_PROBLEM TO SOLVE_. Please copy out every line of the listing below in which the word "plus" appears.

_SUPPLIED RECORDS_.

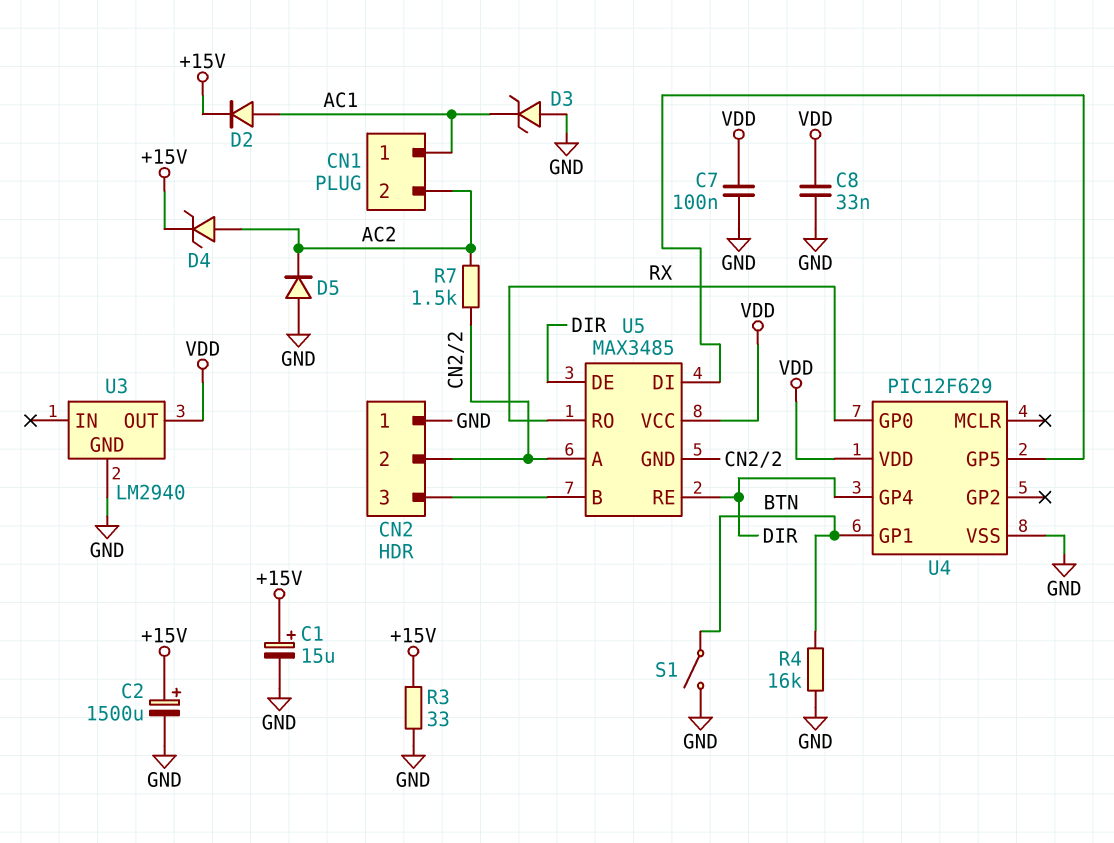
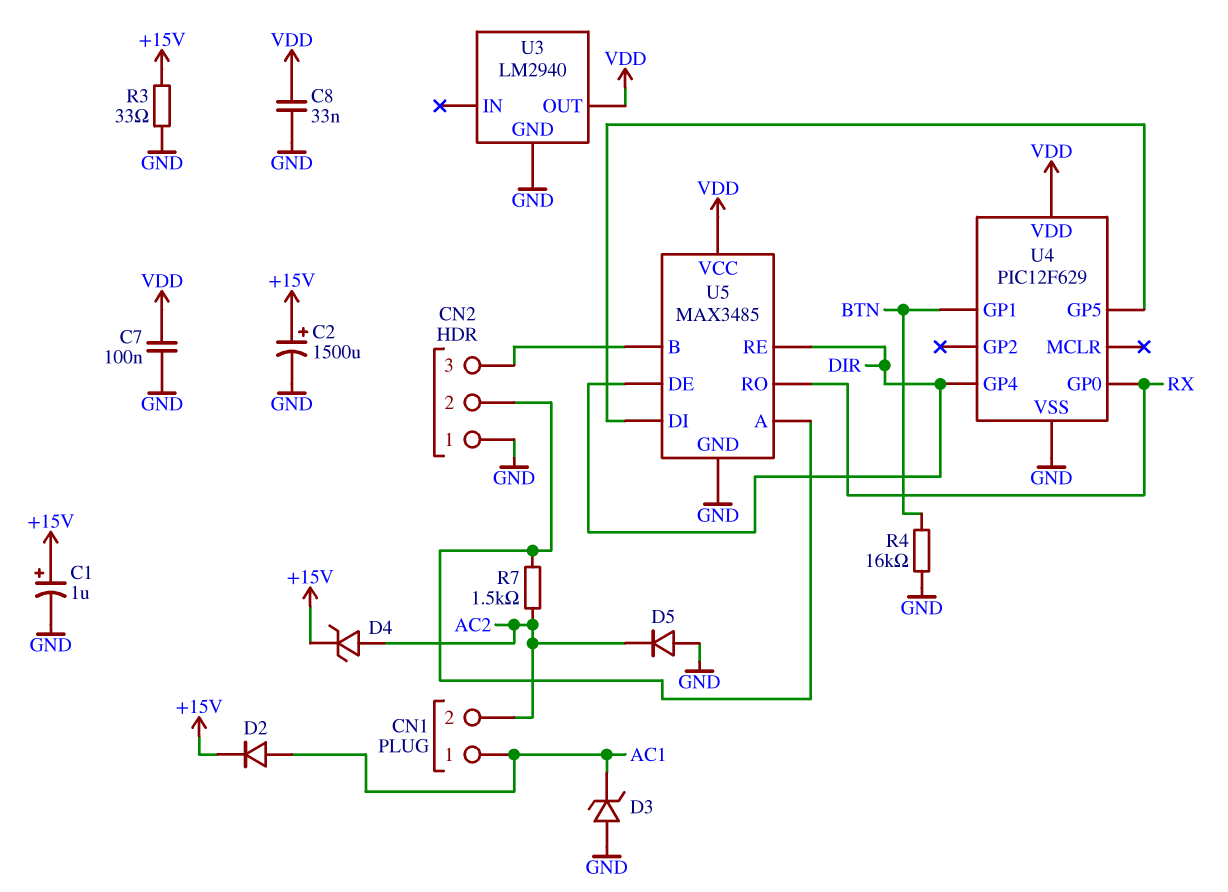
C1: 15uF (plus +15V, minus GND) -> 1uF (plus +15V, minus GND)
S1: switch (BTN, GND) -> none
U5 pin GND: CN2/2 -> GND

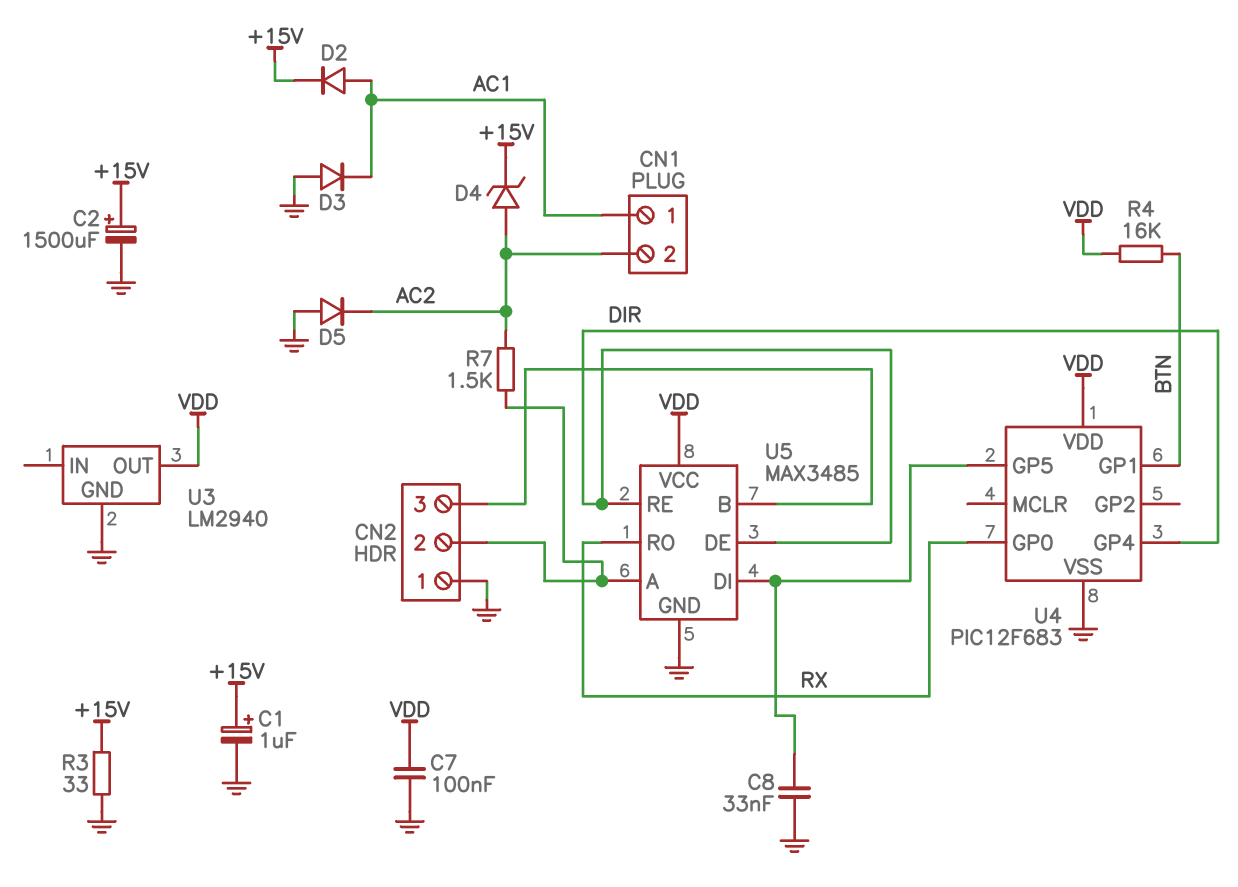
C8: 33nF (GND, VDD) -> 33nF (GND, U4/GP5)
D3: zener (A GND, K AC1) -> diode (A GND, K AC1)
R4: 16k (BTN, GND) -> 16k (BTN, VDD)
U4: PIC12F629 -> PIC12F683

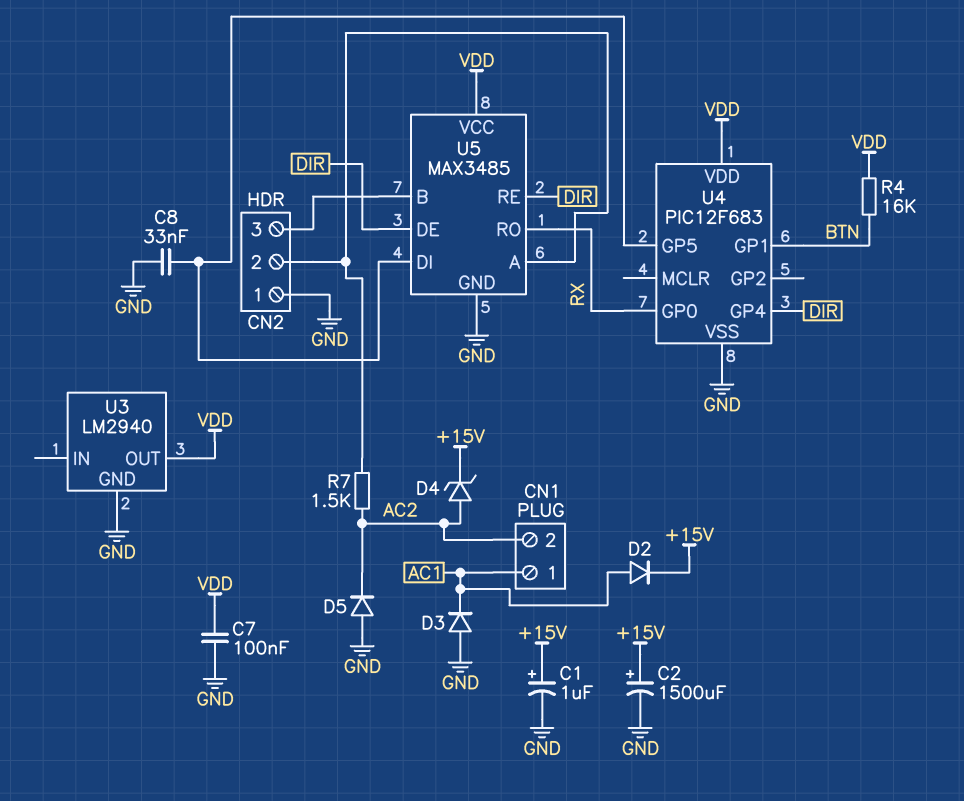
R3: 33 (+15V, GND) -> none

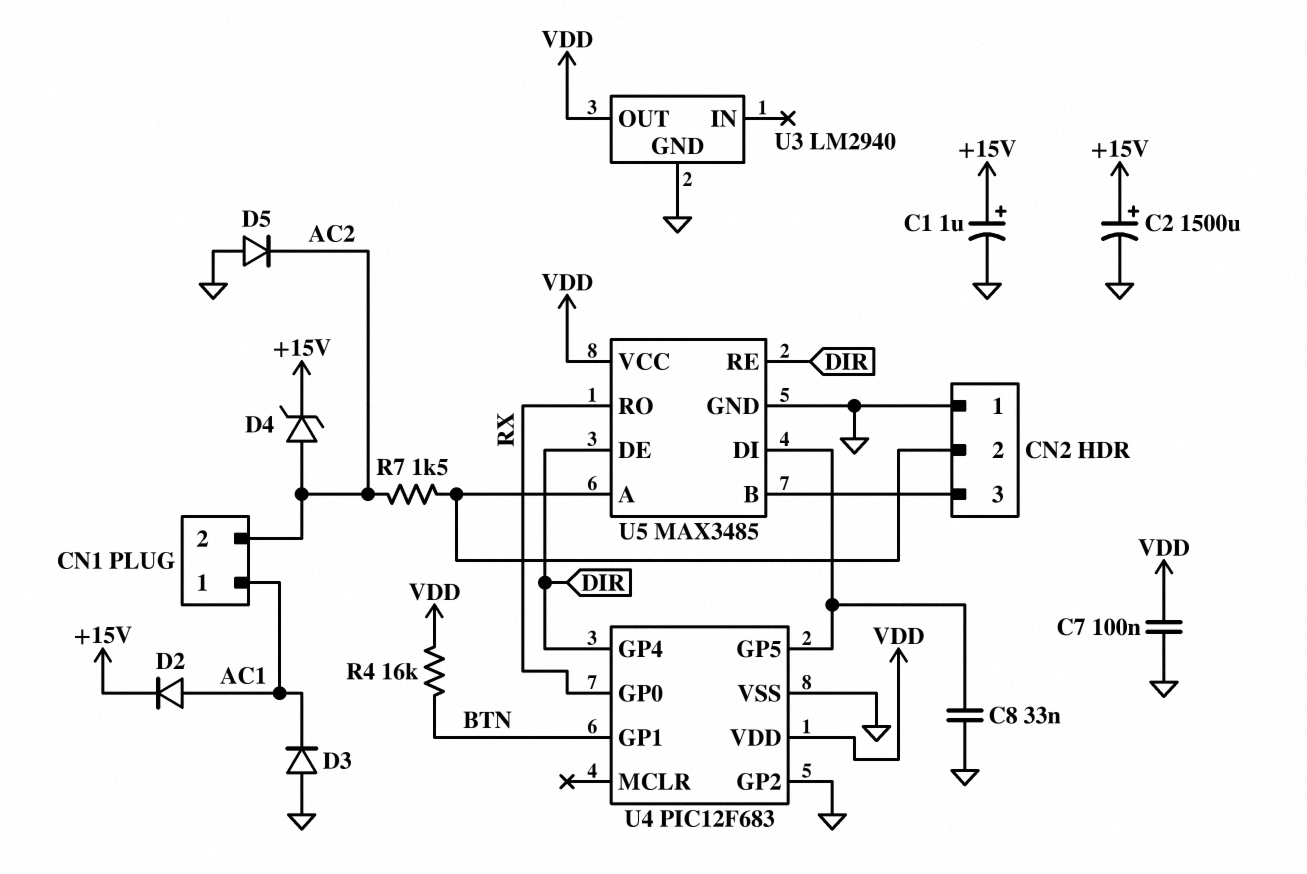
U4 pin GP2: none -> GND

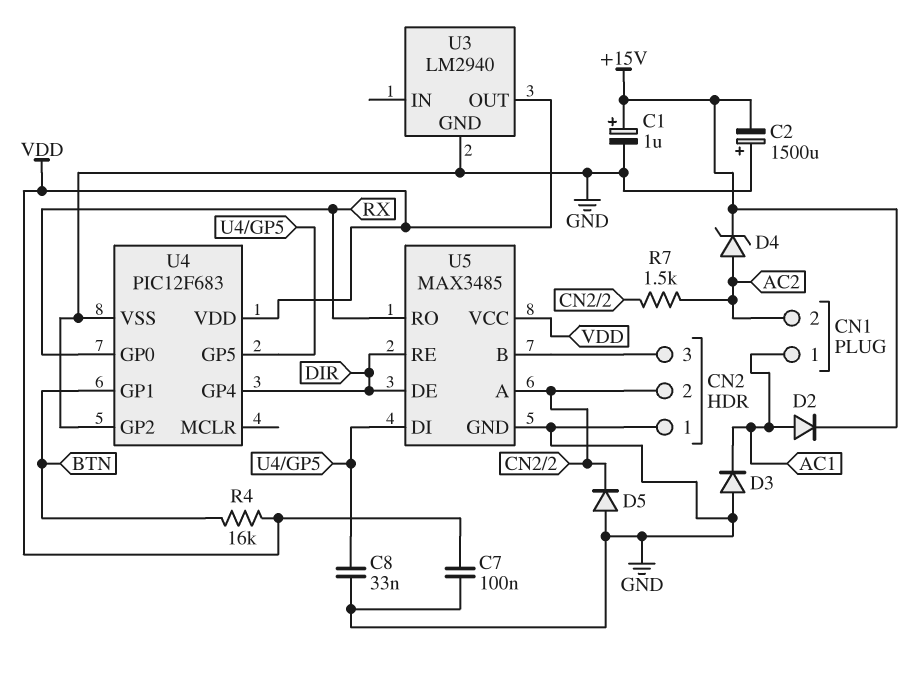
C2: 1500uF (plus +15V, minus GND) -> 1500uF (plus GND, minus +15V)
D5: diode (A GND, K AC2) -> diode (A GND, K CN2/2)

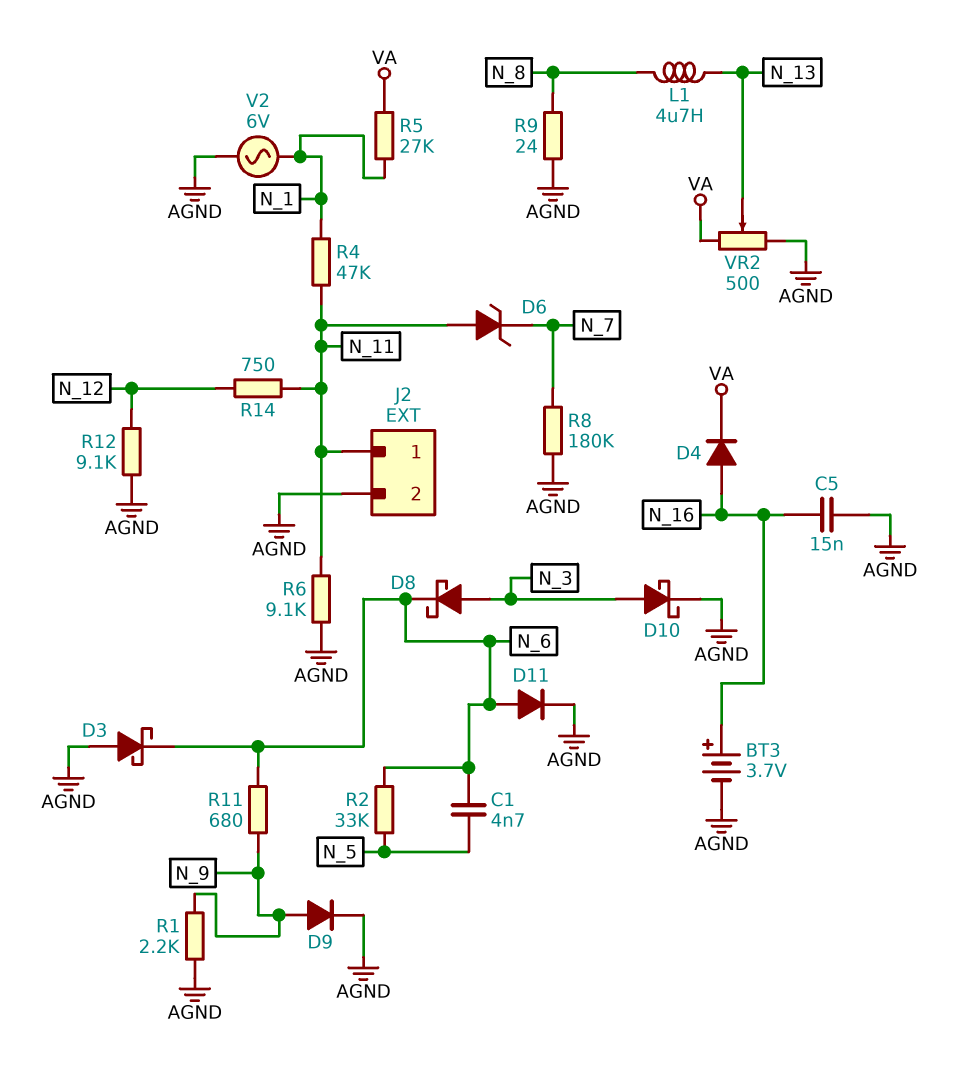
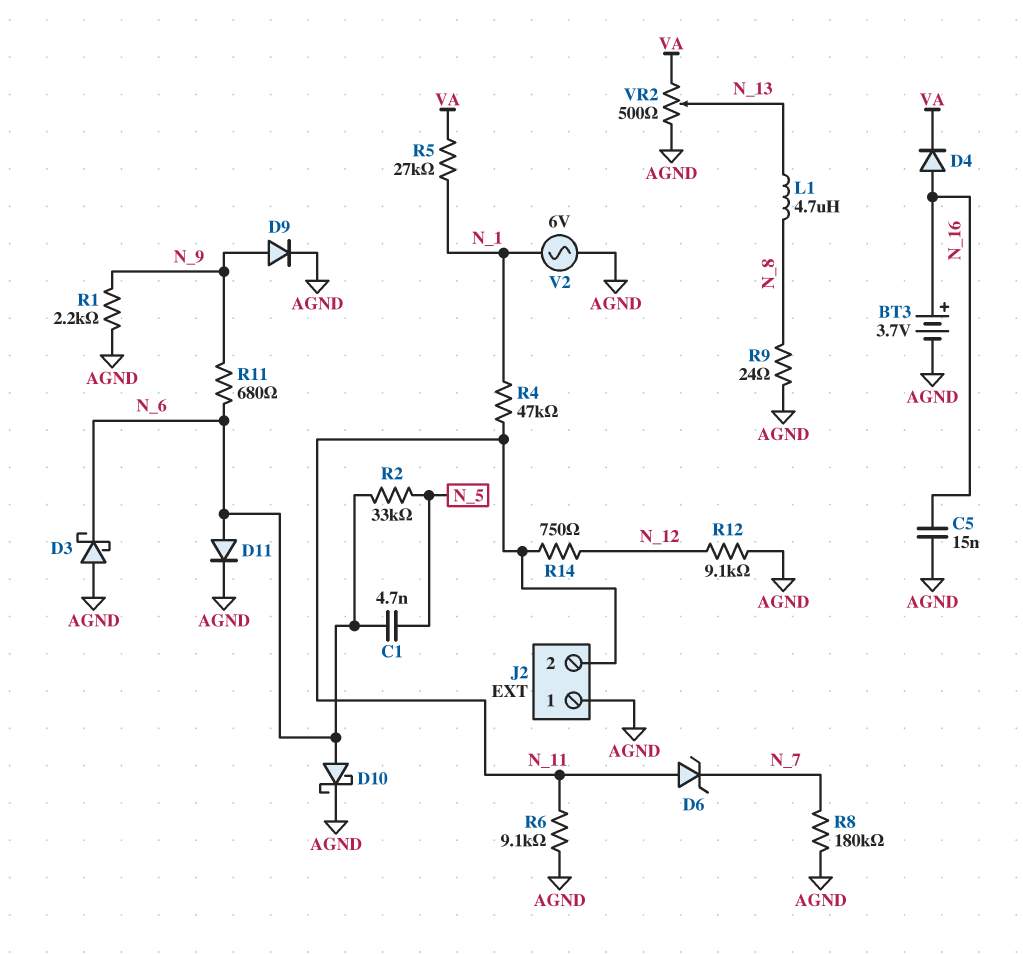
D8: schottky (A N_3, K N_6) -> none
D10: schottky (A N_3, K AGND) -> schottky (A N_6, K AGND)
J2 pin 1: N_11 -> AGND
J2 pin 2: AGND -> N_11

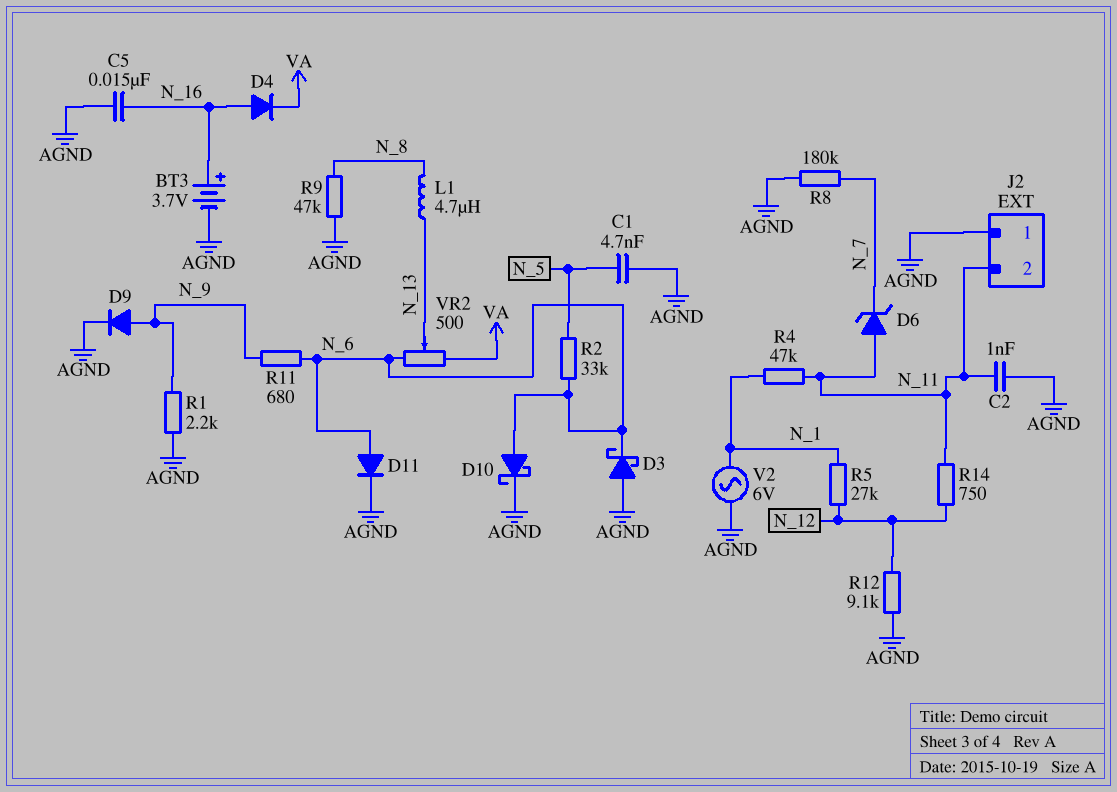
C1: 4.7nF (N_5, N_6) -> 4.7nF (AGND, N_5)
C2: none -> 1nF (AGND, N_11)
R5: 27k (N_1, VA) -> 27k (N_1, N_12)
R6: 9.1k (AGND, N_11) -> none
R9: 24 (AGND, N_8) -> 47k (AGND, N_8)
VR2: 500 (AGND, VA, wiper N_13) -> 500 (N_6, VA, wiper N_13)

_YOUR SOLUTION_.
C1: 15uF (plus +15V, minus GND) -> 1uF (plus +15V, minus GND)
C2: 1500uF (plus +15V, minus GND) -> 1500uF (plus GND, minus +15V)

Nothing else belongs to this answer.